• ABOUT THIS TASK: In the records below, find the line containing "brown scissors [163,309,235,341]" and restate it and all lines after it exactly, through the last line.

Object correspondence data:

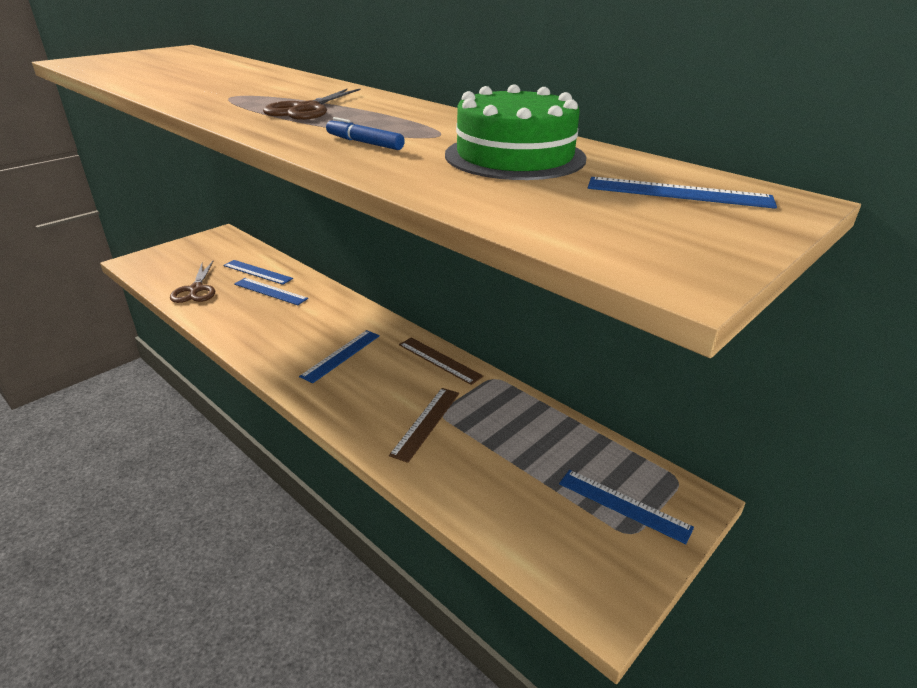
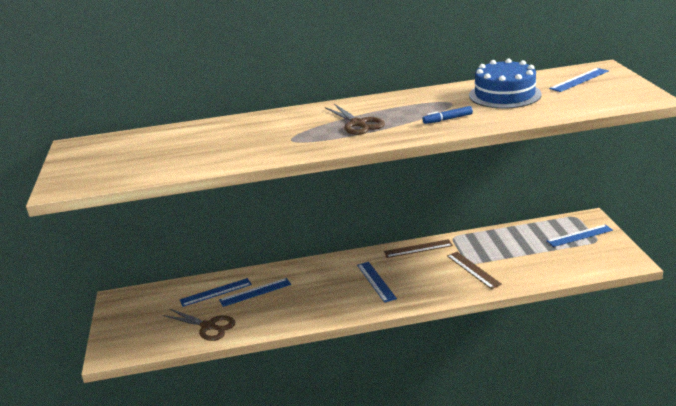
camera: 50 degrees left, 5 degrees down
green cake [445,84,587,180] -> blue cake [469,59,542,109]

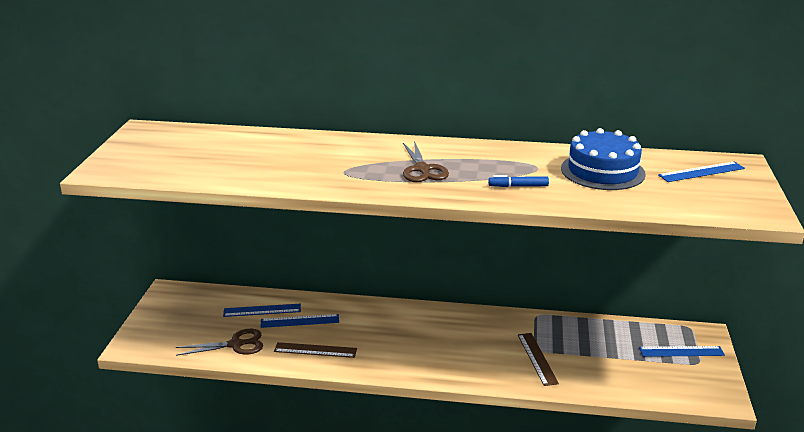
camera: 15 degrees right, 0 degrees up
brown scissors [163,309,235,341] -> brown scissors turned 60 degrees counterclockwise [176,329,263,356]
blue ruler [357,262,397,303] -> none
brown ruler [384,239,453,258] -> brown ruler moved to [274,342,357,358]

• RESULT:
brown scissors [163,309,235,341] -> brown scissors turned 60 degrees counterclockwise [176,329,263,356]
blue ruler [357,262,397,303] -> none
brown ruler [384,239,453,258] -> brown ruler moved to [274,342,357,358]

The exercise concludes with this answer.